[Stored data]
____
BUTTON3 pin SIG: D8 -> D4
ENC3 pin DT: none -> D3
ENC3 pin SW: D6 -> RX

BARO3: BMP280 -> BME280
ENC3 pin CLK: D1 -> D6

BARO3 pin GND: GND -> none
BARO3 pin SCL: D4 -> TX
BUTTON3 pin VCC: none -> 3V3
____
TASK DESCRIPTION =
All that is wanted is the lines from the one containing "ENC3 pin CLK: D1 -> D6" through the last line of the records, restated word for word.

OUTPUT OF THE EXERCISE =
ENC3 pin CLK: D1 -> D6

BARO3 pin GND: GND -> none
BARO3 pin SCL: D4 -> TX
BUTTON3 pin VCC: none -> 3V3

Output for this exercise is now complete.